> **How to complete this task**:
Without including the images, transcribe each record precisely as it appears below.

> **Entries supplied**:
== == ==
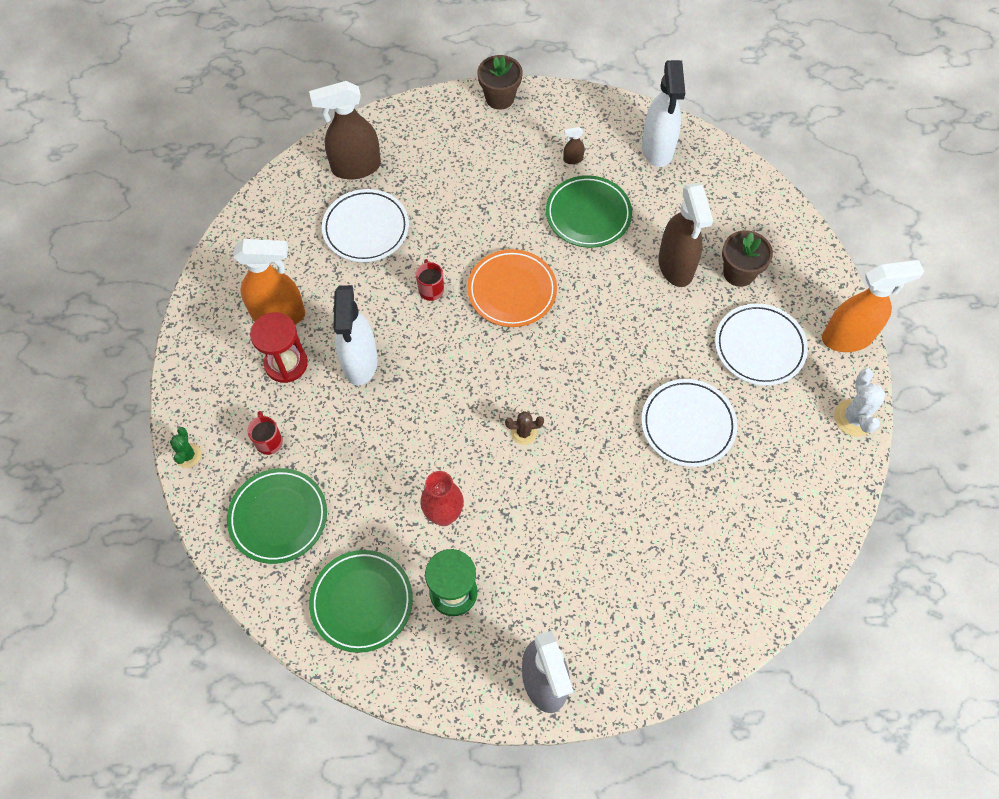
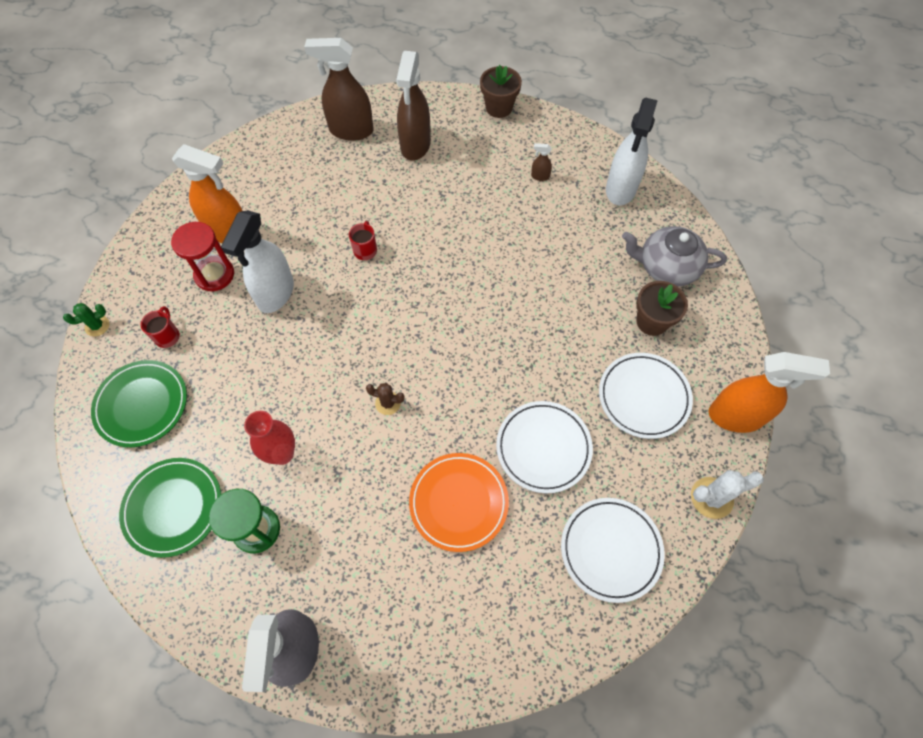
camera: 20 degrees right, 0 degrees up
green cactus [170,427,202,468] -> green cactus turned 45 degrees clockwise [63,303,110,337]
white plate [322,189,409,262] -> white plate moved to [561,498,665,603]
orange plate [467,249,557,327] -> orange plate moved to [409,453,509,552]
green plate [546,175,632,248] -> none
brown spray bottle [658,183,713,287] -> brown spray bottle moved to [396,51,431,161]
white cactus [834,368,885,436] -> white cactus turned 60 degrees clockwise [691,470,764,519]
none -> grey teapot [622,226,727,286]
== == ==
> **Your response**:
camera: 20 degrees right, 0 degrees up
green cactus [170,427,202,468] -> green cactus turned 45 degrees clockwise [63,303,110,337]
white plate [322,189,409,262] -> white plate moved to [561,498,665,603]
orange plate [467,249,557,327] -> orange plate moved to [409,453,509,552]
green plate [546,175,632,248] -> none
brown spray bottle [658,183,713,287] -> brown spray bottle moved to [396,51,431,161]
white cactus [834,368,885,436] -> white cactus turned 60 degrees clockwise [691,470,764,519]
none -> grey teapot [622,226,727,286]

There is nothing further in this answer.